**Your assignment:** Output only the lines of the entries that follow, starting at the one with "BROWN STAR |" and running down to the one with "[305,686,387,770] | 75 degrees clockwise |", both included and unchanged.

**Dataset excerpts:**

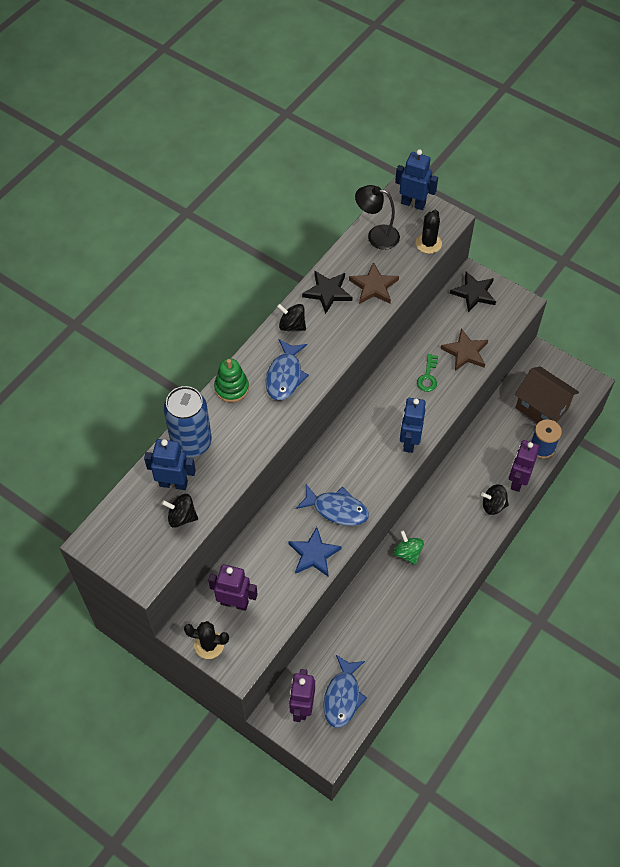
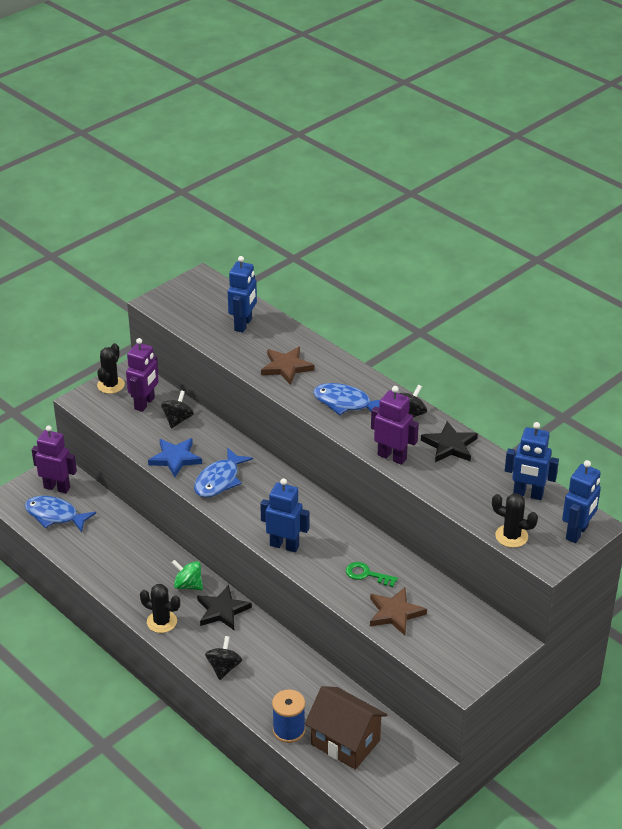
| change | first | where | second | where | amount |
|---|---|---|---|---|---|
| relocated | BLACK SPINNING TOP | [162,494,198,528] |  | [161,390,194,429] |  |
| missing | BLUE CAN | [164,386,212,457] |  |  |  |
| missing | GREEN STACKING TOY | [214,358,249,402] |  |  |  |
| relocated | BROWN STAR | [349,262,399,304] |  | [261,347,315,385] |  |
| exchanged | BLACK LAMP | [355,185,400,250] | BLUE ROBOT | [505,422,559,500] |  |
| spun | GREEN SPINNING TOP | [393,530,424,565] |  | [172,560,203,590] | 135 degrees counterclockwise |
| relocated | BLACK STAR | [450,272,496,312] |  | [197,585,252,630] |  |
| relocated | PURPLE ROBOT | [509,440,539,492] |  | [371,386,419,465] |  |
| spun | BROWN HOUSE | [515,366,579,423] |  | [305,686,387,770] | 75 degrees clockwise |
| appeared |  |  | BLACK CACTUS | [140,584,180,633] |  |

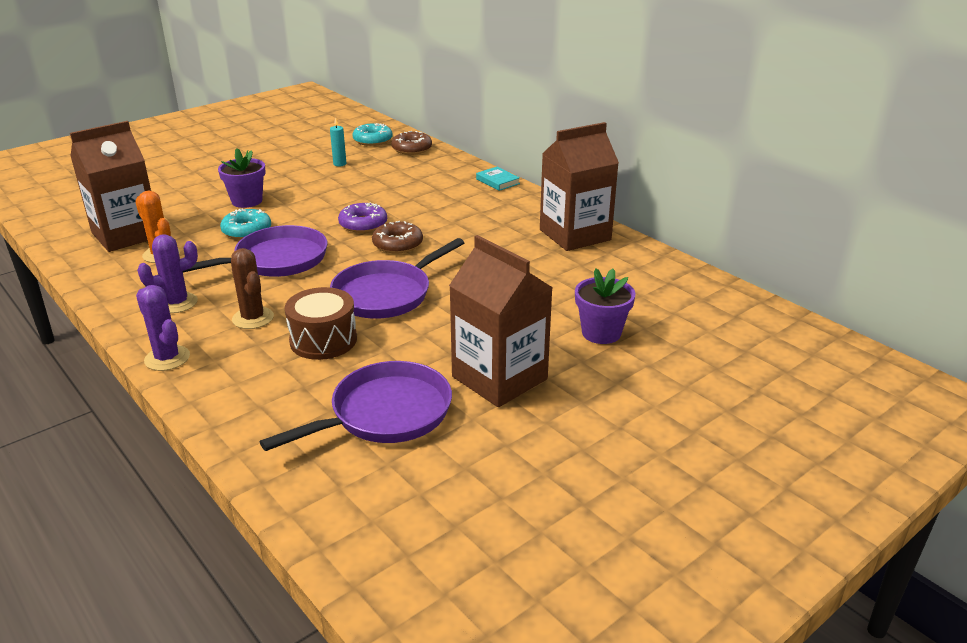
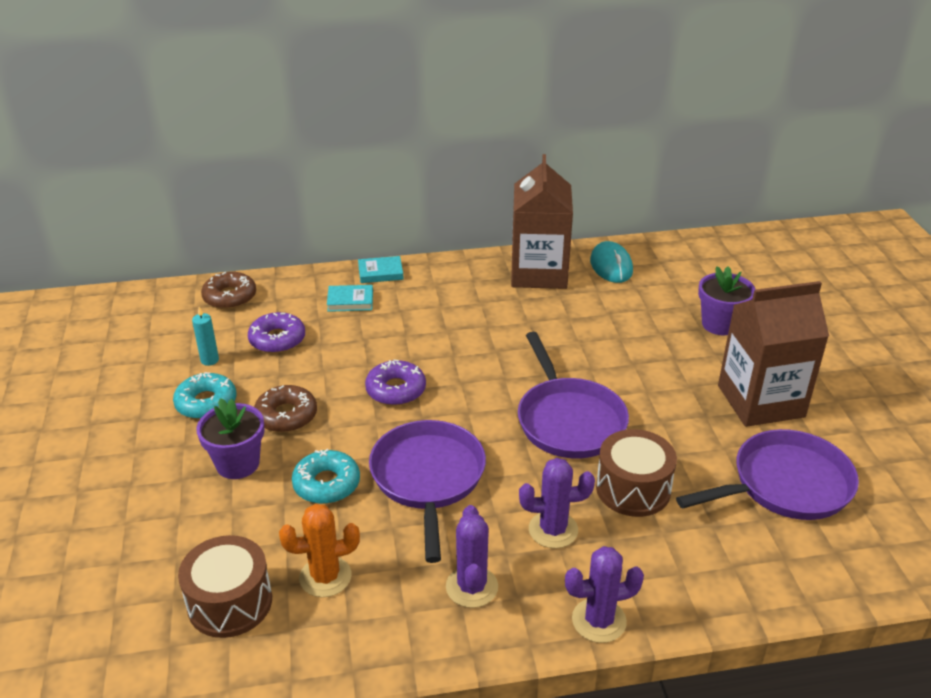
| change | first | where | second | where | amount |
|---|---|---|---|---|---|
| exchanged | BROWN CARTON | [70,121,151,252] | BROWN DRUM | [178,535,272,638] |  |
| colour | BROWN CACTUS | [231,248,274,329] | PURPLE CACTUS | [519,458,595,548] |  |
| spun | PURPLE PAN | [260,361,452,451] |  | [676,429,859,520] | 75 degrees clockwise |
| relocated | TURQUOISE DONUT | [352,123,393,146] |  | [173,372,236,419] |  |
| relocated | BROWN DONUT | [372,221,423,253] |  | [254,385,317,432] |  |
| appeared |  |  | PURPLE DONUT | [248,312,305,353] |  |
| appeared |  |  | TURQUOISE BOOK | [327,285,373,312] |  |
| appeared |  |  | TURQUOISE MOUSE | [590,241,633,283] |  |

...

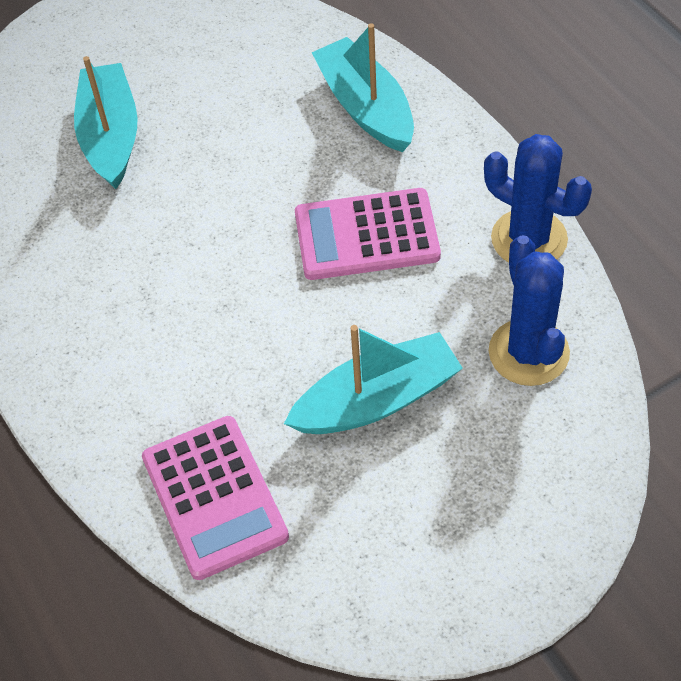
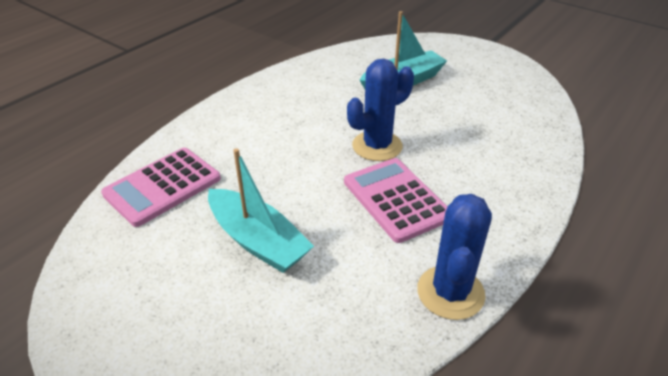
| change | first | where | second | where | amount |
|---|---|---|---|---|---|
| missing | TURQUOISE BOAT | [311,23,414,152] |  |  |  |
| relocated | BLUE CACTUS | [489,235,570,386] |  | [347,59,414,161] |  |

**Written reply:**
| relocated | BROWN STAR | [349,262,399,304] |  | [261,347,315,385] |  |
| exchanged | BLACK LAMP | [355,185,400,250] | BLUE ROBOT | [505,422,559,500] |  |
| spun | GREEN SPINNING TOP | [393,530,424,565] |  | [172,560,203,590] | 135 degrees counterclockwise |
| relocated | BLACK STAR | [450,272,496,312] |  | [197,585,252,630] |  |
| relocated | PURPLE ROBOT | [509,440,539,492] |  | [371,386,419,465] |  |
| spun | BROWN HOUSE | [515,366,579,423] |  | [305,686,387,770] | 75 degrees clockwise |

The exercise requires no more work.